## What is being asked
In the material below, please retype the lines from the very first through the one with "black 1x3 brick", exactly and without pictures.

## Information shown

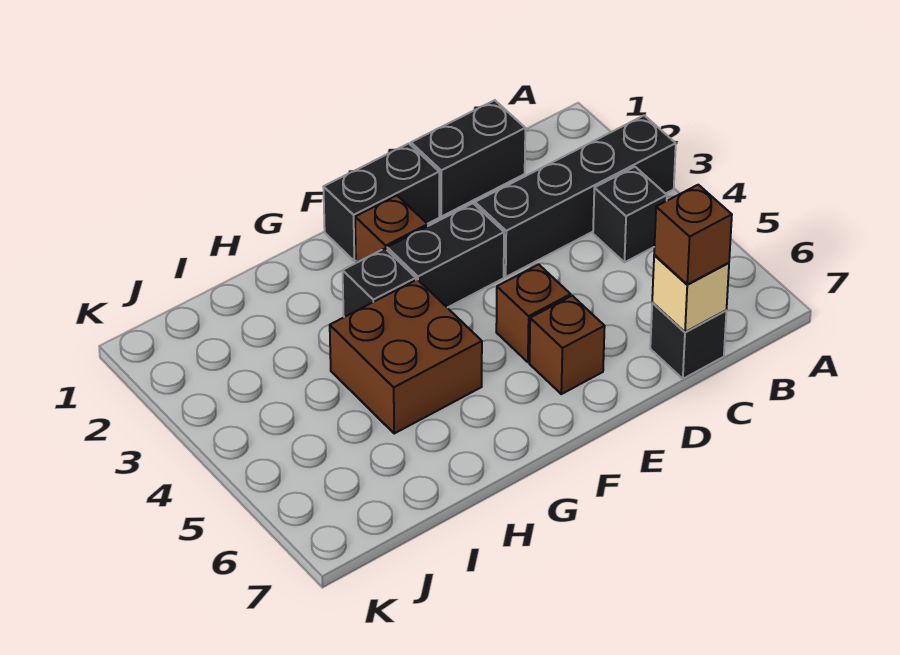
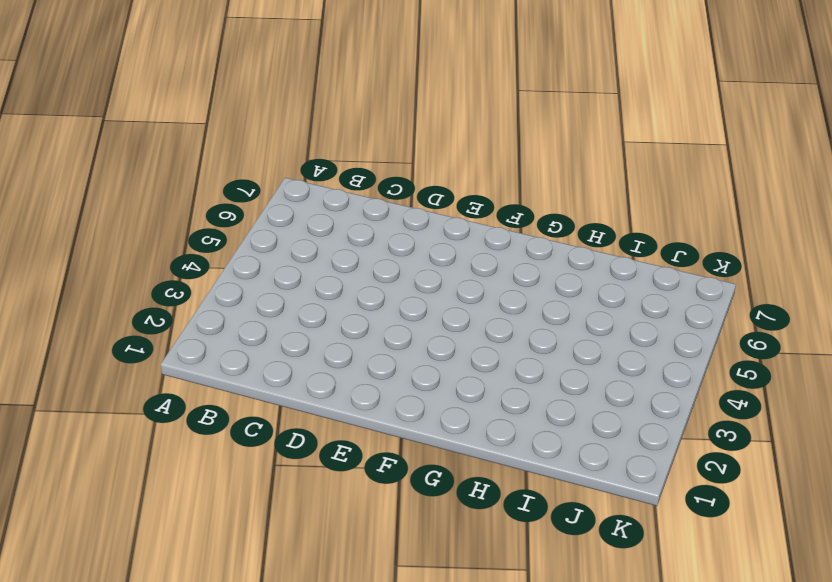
none -> black 1x4 brick [475,115,676,277]
none -> black 1x1 brick [593,167,667,262]
none -> black 1x2 brick [411,100,525,217]

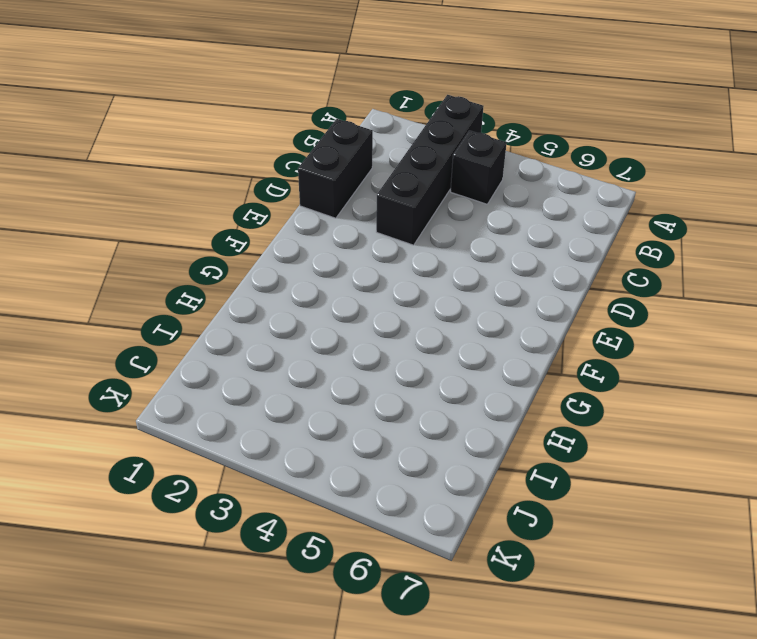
none -> black 1x1 brick [650,302,726,379]
none -> black 1x2 brick [323,144,439,261]
none -> black 1x2 brick [387,203,504,308]

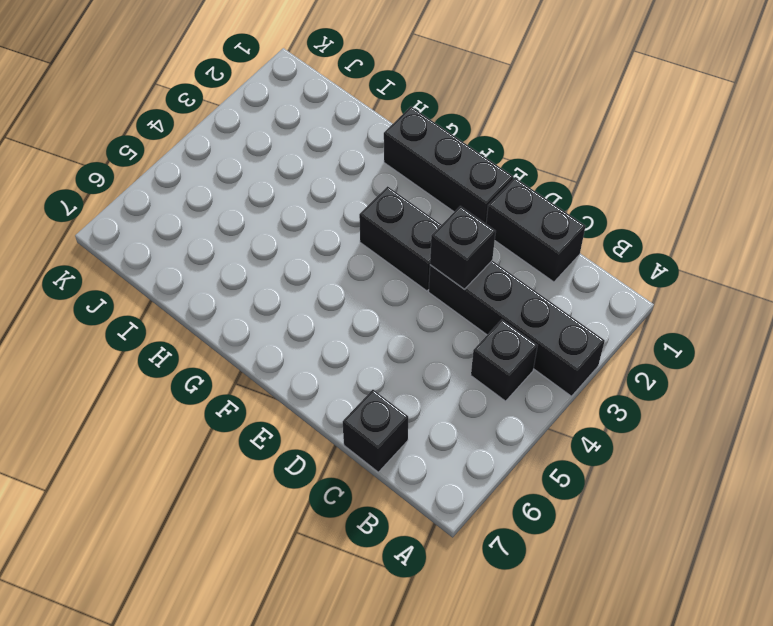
black 1x1 brick [430,206,496,290] -> black 1x1 brick moved to [343,249,416,317]
black 1x3 brick [384,107,513,224] -> black 1x2 brick [323,144,439,261]
none -> brown 1x1 brick [496,265,571,362]
none -> brown 1x1 brick [529,296,605,394]
none -> brown 1x1 brick [355,196,428,263]

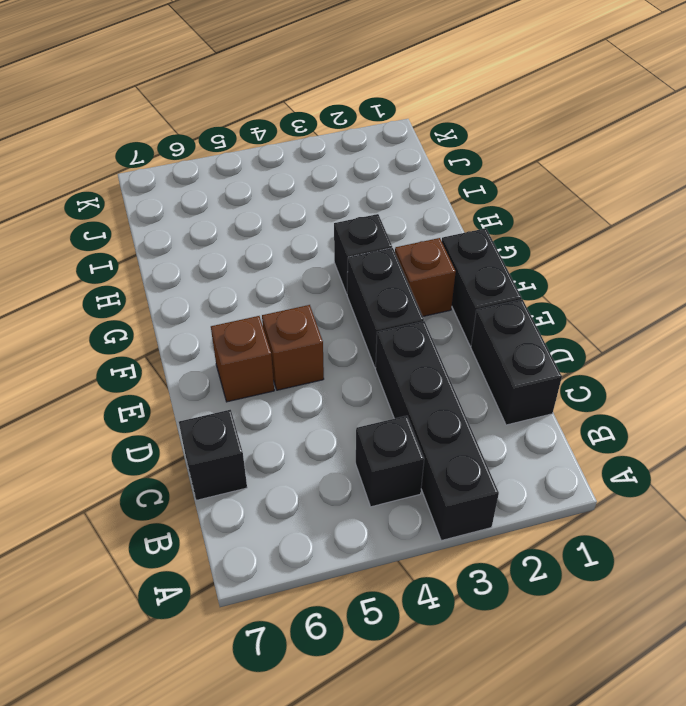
none -> brown 2x2 brick [330,279,482,433]
none -> tan 1x1 brick [652,255,729,332]
none -> brown 1x1 brick [654,185,732,284]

## Exercise response
none -> black 1x4 brick [475,115,676,277]
none -> black 1x1 brick [593,167,667,262]
none -> black 1x2 brick [411,100,525,217]

none -> black 1x1 brick [650,302,726,379]
none -> black 1x2 brick [323,144,439,261]
none -> black 1x2 brick [387,203,504,308]

black 1x1 brick [430,206,496,290] -> black 1x1 brick moved to [343,249,416,317]
black 1x3 brick [384,107,513,224] -> black 1x2 brick [323,144,439,261]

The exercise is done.